▶ **WORK ORDER**: Transcribe all of the data exactly. Images stay out.

---- MATERIAL FOR THIS EXERCISE

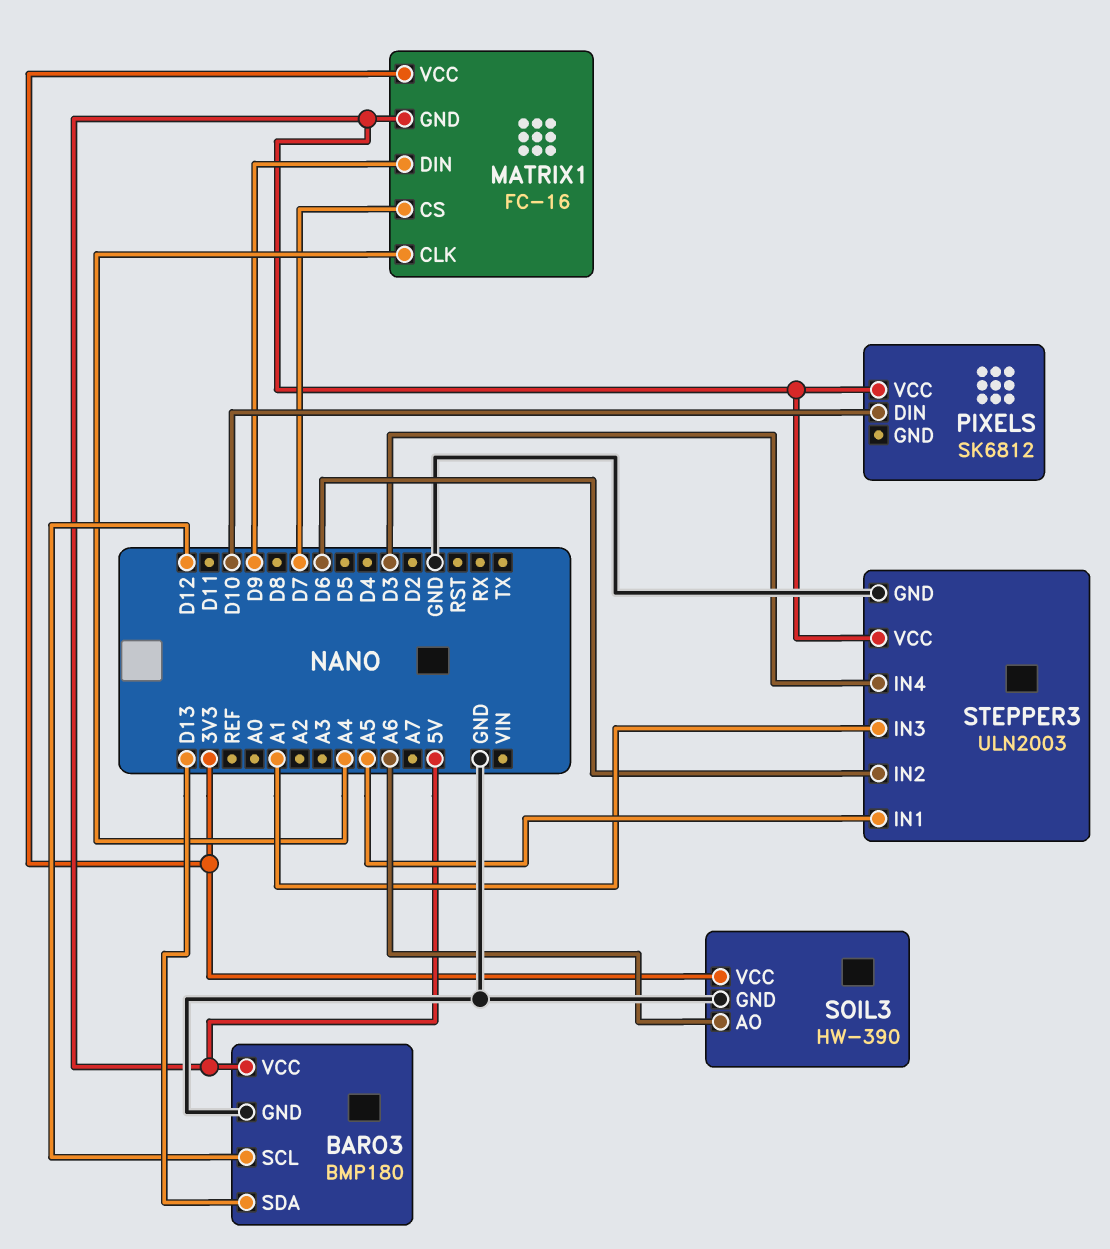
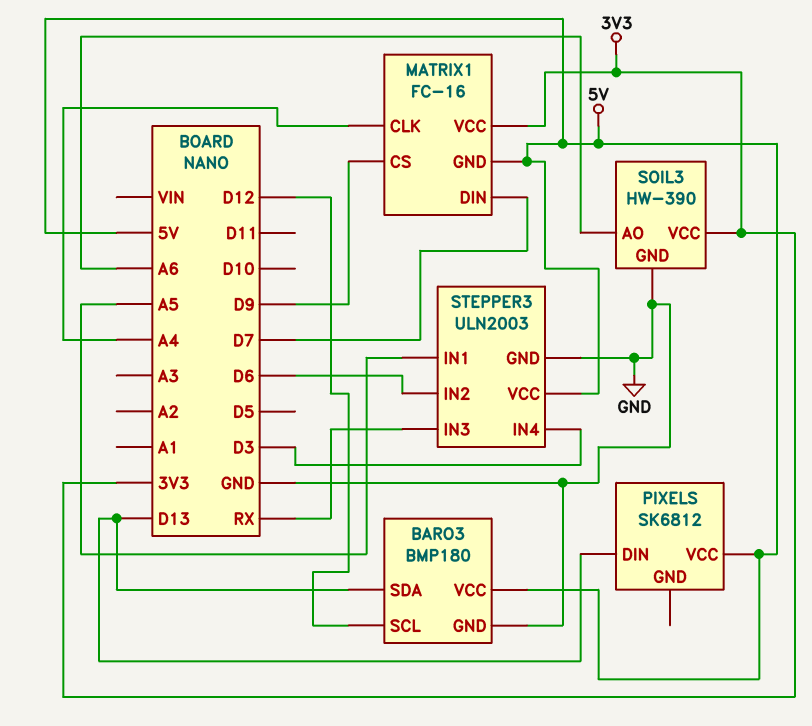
MATRIX1 pin CS: D7 -> D9
MATRIX1 pin DIN: D9 -> D7
PIXELS pin DIN: D10 -> D13
STEPPER3 pin IN3: A1 -> RX

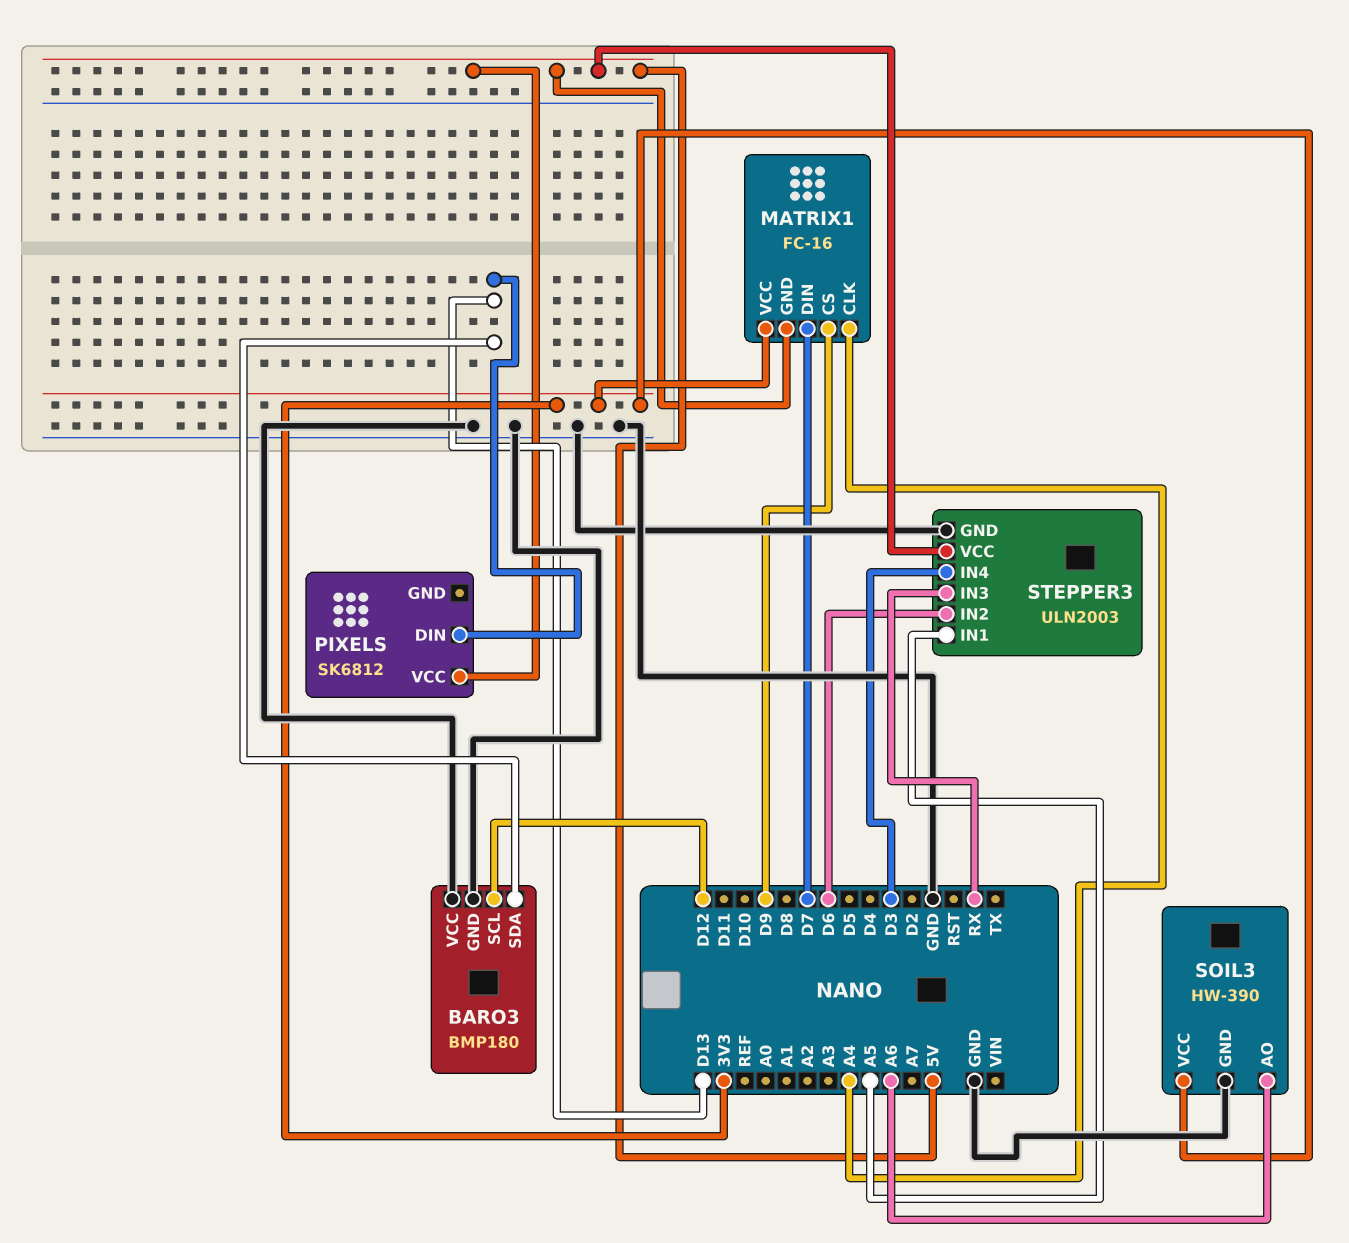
BARO3 pin VCC: 5V -> GND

--------

▶ **RESPONSE TO THIS TASK**:
MATRIX1 pin CS: D7 -> D9
MATRIX1 pin DIN: D9 -> D7
PIXELS pin DIN: D10 -> D13
STEPPER3 pin IN3: A1 -> RX

BARO3 pin VCC: 5V -> GND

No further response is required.